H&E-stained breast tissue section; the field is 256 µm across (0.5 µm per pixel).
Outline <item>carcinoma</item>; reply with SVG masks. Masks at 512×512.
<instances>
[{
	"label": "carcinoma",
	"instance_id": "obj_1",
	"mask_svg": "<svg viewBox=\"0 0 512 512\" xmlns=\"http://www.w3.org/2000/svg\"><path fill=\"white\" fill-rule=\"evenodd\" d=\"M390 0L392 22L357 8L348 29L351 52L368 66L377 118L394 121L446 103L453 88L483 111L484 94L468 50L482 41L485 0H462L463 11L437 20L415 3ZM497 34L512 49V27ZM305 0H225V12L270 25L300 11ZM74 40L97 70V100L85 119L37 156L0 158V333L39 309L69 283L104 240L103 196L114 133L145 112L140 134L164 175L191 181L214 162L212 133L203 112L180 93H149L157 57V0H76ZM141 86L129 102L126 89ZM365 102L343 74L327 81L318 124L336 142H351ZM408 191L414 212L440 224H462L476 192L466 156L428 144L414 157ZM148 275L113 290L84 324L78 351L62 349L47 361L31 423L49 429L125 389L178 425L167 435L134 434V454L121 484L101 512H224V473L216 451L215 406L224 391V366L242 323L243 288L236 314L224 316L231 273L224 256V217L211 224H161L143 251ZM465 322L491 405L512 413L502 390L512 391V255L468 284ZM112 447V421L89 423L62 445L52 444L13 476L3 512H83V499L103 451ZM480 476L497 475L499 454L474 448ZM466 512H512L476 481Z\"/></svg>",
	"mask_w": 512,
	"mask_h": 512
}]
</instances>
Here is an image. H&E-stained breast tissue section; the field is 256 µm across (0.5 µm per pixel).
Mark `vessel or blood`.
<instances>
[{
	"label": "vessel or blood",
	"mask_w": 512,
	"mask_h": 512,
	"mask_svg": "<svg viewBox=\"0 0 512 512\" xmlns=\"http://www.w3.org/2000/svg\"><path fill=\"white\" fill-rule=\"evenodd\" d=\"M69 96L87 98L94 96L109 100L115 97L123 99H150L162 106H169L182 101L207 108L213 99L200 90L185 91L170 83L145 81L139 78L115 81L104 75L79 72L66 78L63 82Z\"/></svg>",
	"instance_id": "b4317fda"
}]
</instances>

◆ Problem to solve ◆
Retype exactly, please, each line from the line that contains "Here is an image." through the last line of the entries above, with nothing added.

◆ Finished exercise ◆
Here is an image. H&E-stained breast tissue section; the field is 256 µm across (0.5 µm per pixel).
Mark `vessel or blood`.
<instances>
[{
	"label": "vessel or blood",
	"mask_w": 512,
	"mask_h": 512,
	"mask_svg": "<svg viewBox=\"0 0 512 512\" xmlns=\"http://www.w3.org/2000/svg\"><path fill=\"white\" fill-rule=\"evenodd\" d=\"M69 96L87 98L94 96L109 100L115 97L123 99H150L162 106H169L182 101L207 108L213 99L200 90L185 91L170 83L145 81L139 78L115 81L104 75L79 72L66 78L63 82Z\"/></svg>",
	"instance_id": "b4317fda"
}]
</instances>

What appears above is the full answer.